--- Extracted material ---

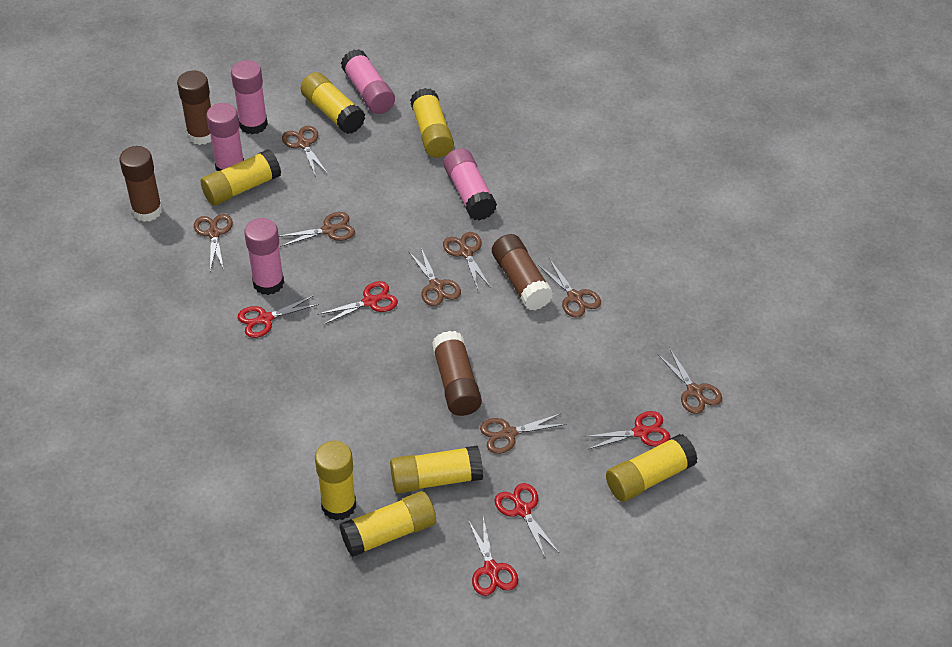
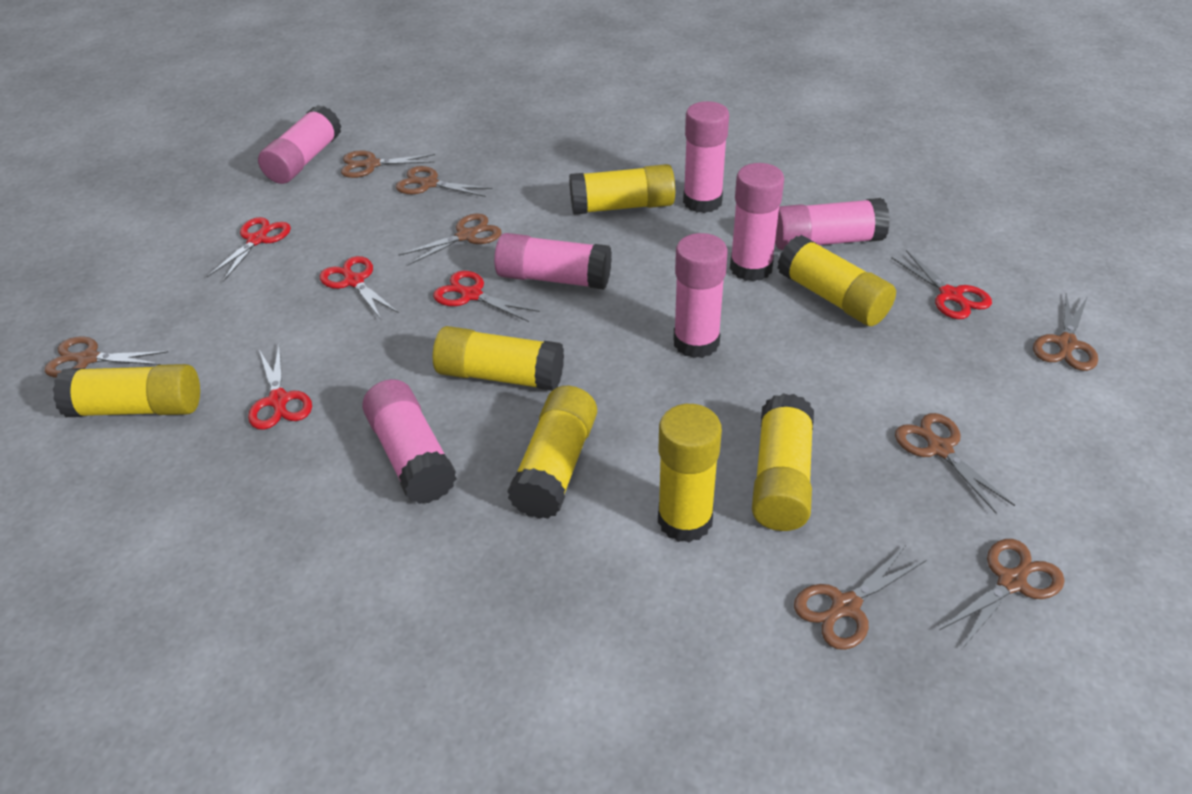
brown glue stick: 4 -> 0
pink glue stick: 5 -> 7

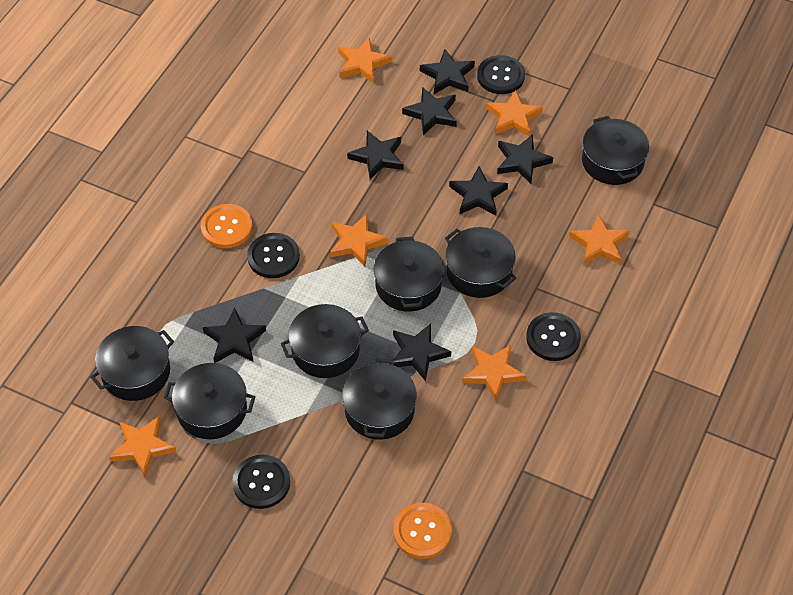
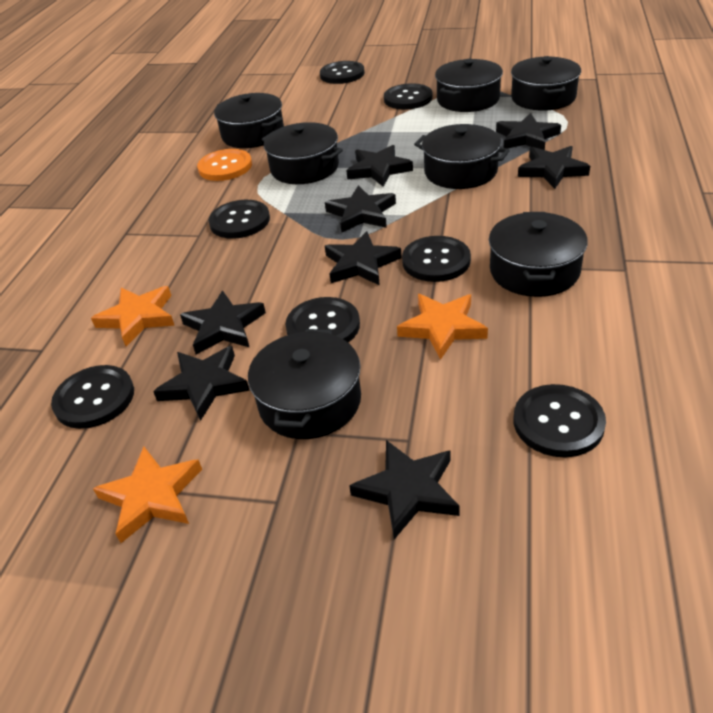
black button: 4 -> 7
black star: 7 -> 8
orange button: 2 -> 1
orange star: 6 -> 3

---

- What the task requires -
Whenever "stick" shows up in a line of the listing, copy that whole line.

- Exercise result -
brown glue stick: 4 -> 0
pink glue stick: 5 -> 7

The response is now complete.